Each line of the listing that contains "yellow" should be found and copied.

SOURCE DATA

※ ※ ※

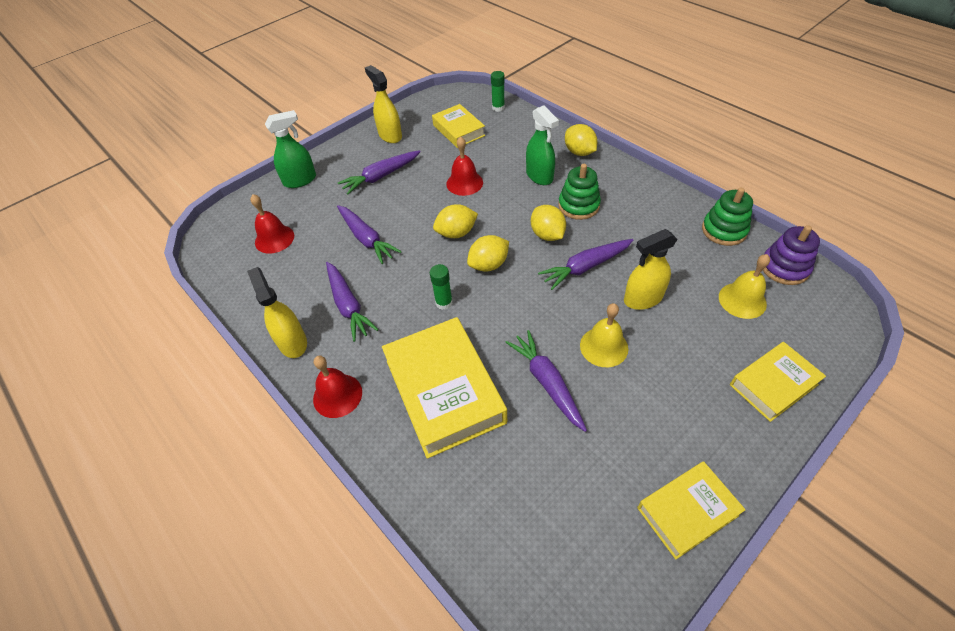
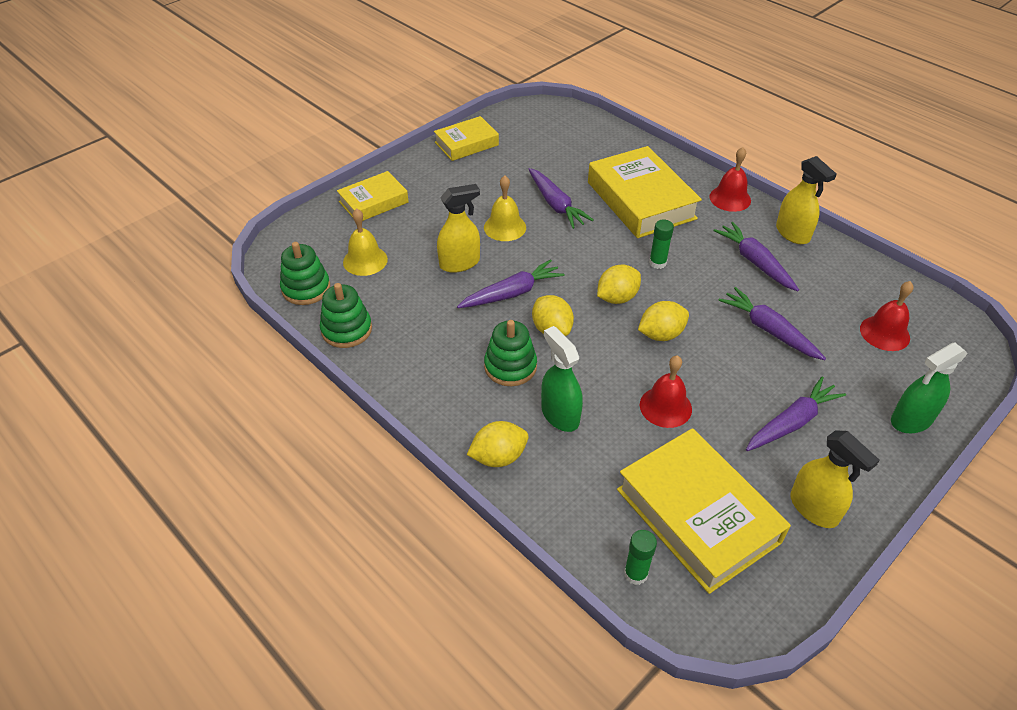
camera: 175 degrees right, 5 degrees down
(458, 130) = (697, 515): yellow book -> yellow book, size x1.71
(579, 152) = (498, 457): yellow lemon -> yellow lemon turned 75 degrees counterclockwise
(784, 268) = (306, 288): purple stacking toy -> green stacking toy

※ ※ ※

SOLUTION
(458, 130) = (697, 515): yellow book -> yellow book, size x1.71
(579, 152) = (498, 457): yellow lemon -> yellow lemon turned 75 degrees counterclockwise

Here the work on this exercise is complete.